BEGIN Record extracts
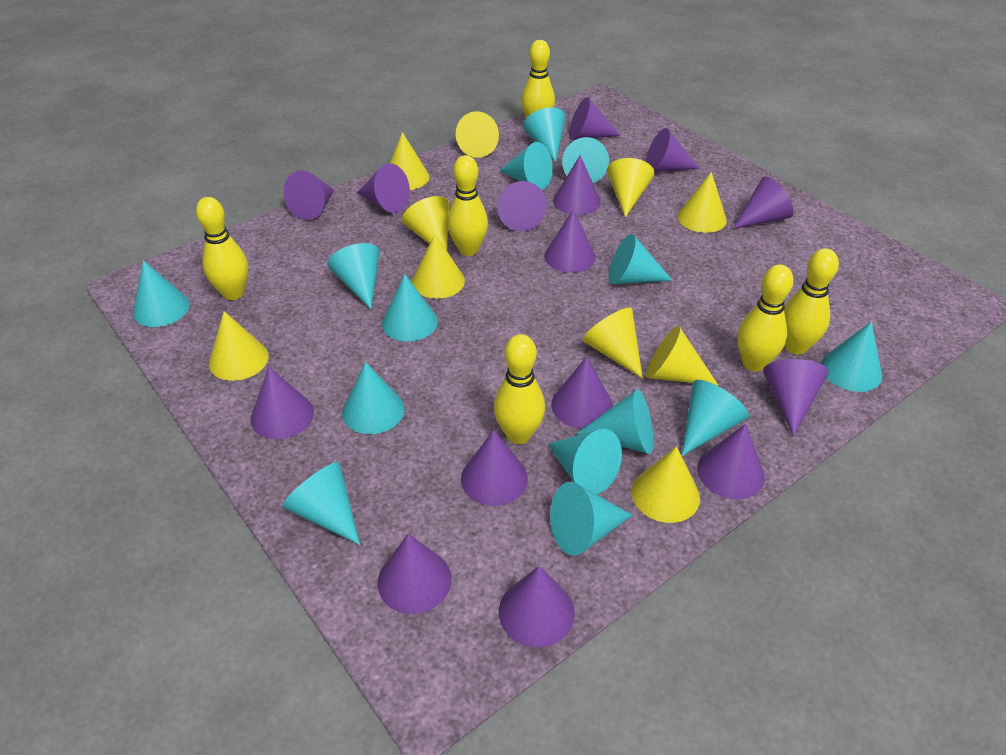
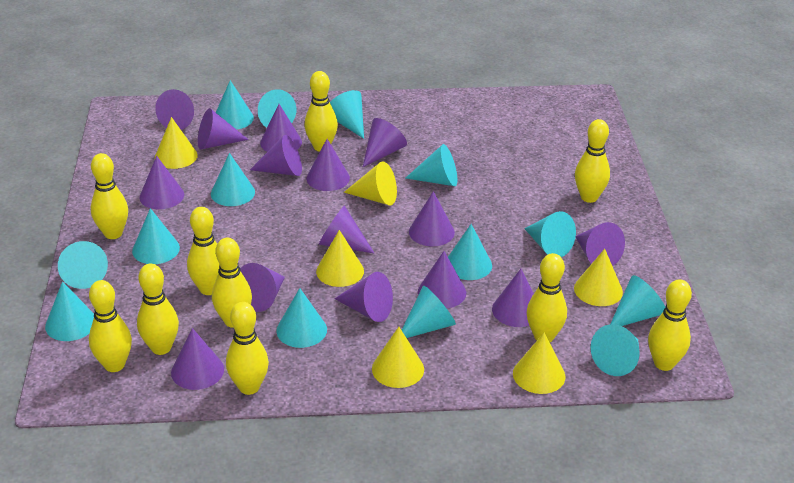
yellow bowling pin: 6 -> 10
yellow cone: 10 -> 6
END Record extracts
BEGIN Record extracts
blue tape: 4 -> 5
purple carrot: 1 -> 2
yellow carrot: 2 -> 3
END Record extracts
BEGIN Record extracts
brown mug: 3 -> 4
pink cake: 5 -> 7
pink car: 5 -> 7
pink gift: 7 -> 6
END Record extracts
• Your goal
Display every line of the listing that contains the string "yellow".

• Reply
yellow bowling pin: 6 -> 10
yellow cone: 10 -> 6
yellow carrot: 2 -> 3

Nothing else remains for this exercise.